REQUIRED WORK: Would you retype every record below exactly as written?

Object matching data
"""
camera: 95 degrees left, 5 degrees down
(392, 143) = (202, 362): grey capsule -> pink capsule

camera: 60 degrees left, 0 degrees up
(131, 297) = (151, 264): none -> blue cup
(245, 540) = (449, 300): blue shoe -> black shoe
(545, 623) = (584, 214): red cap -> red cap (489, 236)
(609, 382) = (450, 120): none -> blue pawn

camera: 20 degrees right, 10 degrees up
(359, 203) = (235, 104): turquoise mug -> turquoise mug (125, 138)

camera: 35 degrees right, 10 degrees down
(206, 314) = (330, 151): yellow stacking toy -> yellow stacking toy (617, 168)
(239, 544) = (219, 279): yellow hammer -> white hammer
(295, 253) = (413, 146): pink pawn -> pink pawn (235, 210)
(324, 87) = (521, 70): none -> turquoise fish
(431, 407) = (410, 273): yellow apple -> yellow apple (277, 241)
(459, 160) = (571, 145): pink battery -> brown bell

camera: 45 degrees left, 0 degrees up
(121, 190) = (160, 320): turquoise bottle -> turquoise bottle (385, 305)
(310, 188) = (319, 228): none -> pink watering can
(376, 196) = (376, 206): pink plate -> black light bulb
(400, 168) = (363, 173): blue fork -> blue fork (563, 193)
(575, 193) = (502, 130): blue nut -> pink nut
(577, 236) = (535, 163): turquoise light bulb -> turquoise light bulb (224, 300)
"""
FINISHED EXERCISE:
camera: 95 degrees left, 5 degrees down
(392, 143) = (202, 362): grey capsule -> pink capsule

camera: 60 degrees left, 0 degrees up
(131, 297) = (151, 264): none -> blue cup
(245, 540) = (449, 300): blue shoe -> black shoe
(545, 623) = (584, 214): red cap -> red cap (489, 236)
(609, 382) = (450, 120): none -> blue pawn

camera: 20 degrees right, 10 degrees up
(359, 203) = (235, 104): turquoise mug -> turquoise mug (125, 138)

camera: 35 degrees right, 10 degrees down
(206, 314) = (330, 151): yellow stacking toy -> yellow stacking toy (617, 168)
(239, 544) = (219, 279): yellow hammer -> white hammer
(295, 253) = (413, 146): pink pawn -> pink pawn (235, 210)
(324, 87) = (521, 70): none -> turquoise fish
(431, 407) = (410, 273): yellow apple -> yellow apple (277, 241)
(459, 160) = (571, 145): pink battery -> brown bell

camera: 45 degrees left, 0 degrees up
(121, 190) = (160, 320): turquoise bottle -> turquoise bottle (385, 305)
(310, 188) = (319, 228): none -> pink watering can
(376, 196) = (376, 206): pink plate -> black light bulb
(400, 168) = (363, 173): blue fork -> blue fork (563, 193)
(575, 193) = (502, 130): blue nut -> pink nut
(577, 236) = (535, 163): turquoise light bulb -> turquoise light bulb (224, 300)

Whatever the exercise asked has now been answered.